• EXERCISE DETAILS:
Reproduce every line of the records below word for word, with nothing added, dropped, or changed.
--- BEGIN RECORDS FOR THE EXERCISE ---
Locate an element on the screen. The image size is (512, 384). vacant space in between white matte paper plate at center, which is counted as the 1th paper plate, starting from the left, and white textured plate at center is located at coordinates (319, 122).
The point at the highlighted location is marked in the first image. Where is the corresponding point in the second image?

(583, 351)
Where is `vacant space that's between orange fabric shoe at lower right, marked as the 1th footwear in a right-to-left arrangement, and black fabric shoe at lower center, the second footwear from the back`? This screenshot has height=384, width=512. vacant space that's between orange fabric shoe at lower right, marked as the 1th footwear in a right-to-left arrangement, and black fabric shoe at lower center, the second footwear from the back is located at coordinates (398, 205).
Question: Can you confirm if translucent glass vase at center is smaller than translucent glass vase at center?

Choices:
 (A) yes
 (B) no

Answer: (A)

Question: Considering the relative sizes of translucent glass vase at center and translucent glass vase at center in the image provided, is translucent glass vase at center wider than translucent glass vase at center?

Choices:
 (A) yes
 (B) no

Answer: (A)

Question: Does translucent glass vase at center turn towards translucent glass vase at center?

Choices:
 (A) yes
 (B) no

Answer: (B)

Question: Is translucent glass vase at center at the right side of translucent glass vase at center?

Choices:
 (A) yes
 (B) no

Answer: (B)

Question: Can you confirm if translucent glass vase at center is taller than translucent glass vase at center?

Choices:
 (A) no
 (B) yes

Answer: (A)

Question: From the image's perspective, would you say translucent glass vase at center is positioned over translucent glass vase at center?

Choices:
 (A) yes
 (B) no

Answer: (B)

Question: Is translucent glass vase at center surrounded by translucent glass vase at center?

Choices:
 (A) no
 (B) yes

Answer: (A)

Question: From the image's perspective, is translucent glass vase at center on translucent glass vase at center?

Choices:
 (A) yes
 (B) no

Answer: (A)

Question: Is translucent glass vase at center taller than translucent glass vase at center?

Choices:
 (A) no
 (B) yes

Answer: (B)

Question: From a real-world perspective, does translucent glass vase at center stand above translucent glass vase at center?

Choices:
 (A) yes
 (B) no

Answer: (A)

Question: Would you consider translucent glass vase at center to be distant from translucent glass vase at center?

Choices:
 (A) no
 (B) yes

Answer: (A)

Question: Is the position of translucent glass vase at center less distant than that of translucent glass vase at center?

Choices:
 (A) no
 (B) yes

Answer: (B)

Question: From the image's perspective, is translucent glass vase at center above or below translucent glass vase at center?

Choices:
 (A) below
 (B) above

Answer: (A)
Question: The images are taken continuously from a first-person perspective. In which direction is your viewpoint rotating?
--- END RECORDS FOR THE EXERCISE ---
• RESULT:
Locate an element on the screen. The image size is (512, 384). vacant space in between white matte paper plate at center, which is counted as the 1th paper plate, starting from the left, and white textured plate at center is located at coordinates (319, 122).
The point at the highlighted location is marked in the first image. Where is the corresponding point in the second image?

(583, 351)
Where is `vacant space that's between orange fabric shoe at lower right, marked as the 1th footwear in a right-to-left arrangement, and black fabric shoe at lower center, the second footwear from the back`? This screenshot has height=384, width=512. vacant space that's between orange fabric shoe at lower right, marked as the 1th footwear in a right-to-left arrangement, and black fabric shoe at lower center, the second footwear from the back is located at coordinates (398, 205).
Question: Can you confirm if translucent glass vase at center is smaller than translucent glass vase at center?

Choices:
 (A) yes
 (B) no

Answer: (A)

Question: Considering the relative sizes of translucent glass vase at center and translucent glass vase at center in the image provided, is translucent glass vase at center wider than translucent glass vase at center?

Choices:
 (A) yes
 (B) no

Answer: (A)

Question: Does translucent glass vase at center turn towards translucent glass vase at center?

Choices:
 (A) yes
 (B) no

Answer: (B)

Question: Is translucent glass vase at center at the right side of translucent glass vase at center?

Choices:
 (A) yes
 (B) no

Answer: (B)

Question: Can you confirm if translucent glass vase at center is taller than translucent glass vase at center?

Choices:
 (A) no
 (B) yes

Answer: (A)

Question: From the image's perspective, would you say translucent glass vase at center is positioned over translucent glass vase at center?

Choices:
 (A) yes
 (B) no

Answer: (B)

Question: Is translucent glass vase at center surrounded by translucent glass vase at center?

Choices:
 (A) no
 (B) yes

Answer: (A)

Question: From the image's perspective, is translucent glass vase at center on translucent glass vase at center?

Choices:
 (A) yes
 (B) no

Answer: (A)

Question: Is translucent glass vase at center taller than translucent glass vase at center?

Choices:
 (A) no
 (B) yes

Answer: (B)

Question: From a real-world perspective, does translucent glass vase at center stand above translucent glass vase at center?

Choices:
 (A) yes
 (B) no

Answer: (A)

Question: Would you consider translucent glass vase at center to be distant from translucent glass vase at center?

Choices:
 (A) no
 (B) yes

Answer: (A)

Question: Is the position of translucent glass vase at center less distant than that of translucent glass vase at center?

Choices:
 (A) no
 (B) yes

Answer: (B)

Question: From the image's perspective, is translucent glass vase at center above or below translucent glass vase at center?

Choices:
 (A) below
 (B) above

Answer: (A)
Question: The images are taken continuously from a first-person perspective. In which direction is your viewpoint rotating?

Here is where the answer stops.